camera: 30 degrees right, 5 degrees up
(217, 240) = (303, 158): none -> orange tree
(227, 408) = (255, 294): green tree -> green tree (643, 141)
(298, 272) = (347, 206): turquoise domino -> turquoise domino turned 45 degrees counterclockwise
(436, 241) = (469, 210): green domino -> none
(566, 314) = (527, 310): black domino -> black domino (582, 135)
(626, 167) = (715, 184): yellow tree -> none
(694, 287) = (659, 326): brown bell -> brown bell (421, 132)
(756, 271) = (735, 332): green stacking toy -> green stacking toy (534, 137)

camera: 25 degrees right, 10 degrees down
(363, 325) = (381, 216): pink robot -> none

* * *

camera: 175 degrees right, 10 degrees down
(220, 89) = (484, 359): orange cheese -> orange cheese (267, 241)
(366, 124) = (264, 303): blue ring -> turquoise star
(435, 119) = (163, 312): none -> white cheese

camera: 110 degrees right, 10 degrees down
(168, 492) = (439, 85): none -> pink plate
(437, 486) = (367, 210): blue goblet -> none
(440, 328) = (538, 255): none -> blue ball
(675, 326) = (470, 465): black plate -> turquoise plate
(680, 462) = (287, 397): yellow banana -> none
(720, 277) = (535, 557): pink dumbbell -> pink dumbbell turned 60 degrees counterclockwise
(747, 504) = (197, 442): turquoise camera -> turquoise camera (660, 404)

• _AIM OF THE TASK_:
I would like the number of lines in the material above that contain the string "turned", with no other words in the reply.

• _REPLY TO THE TASK_:
2